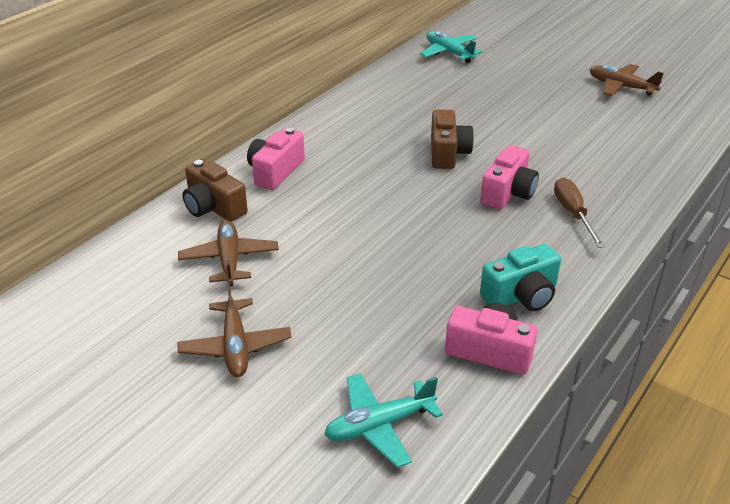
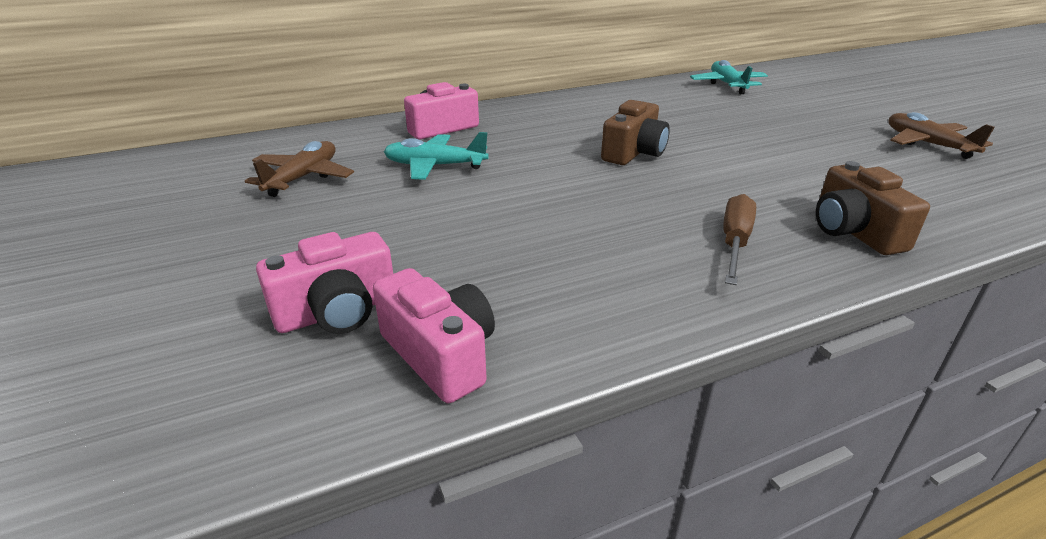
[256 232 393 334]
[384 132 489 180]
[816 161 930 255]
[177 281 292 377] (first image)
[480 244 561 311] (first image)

==*==

- **What the task requires**: Pictures aside, give the data again exactly as it appears.

- **Written answer**:
[256 232 393 334]
[384 132 489 180]
[816 161 930 255]
[177 281 292 377] (first image)
[480 244 561 311] (first image)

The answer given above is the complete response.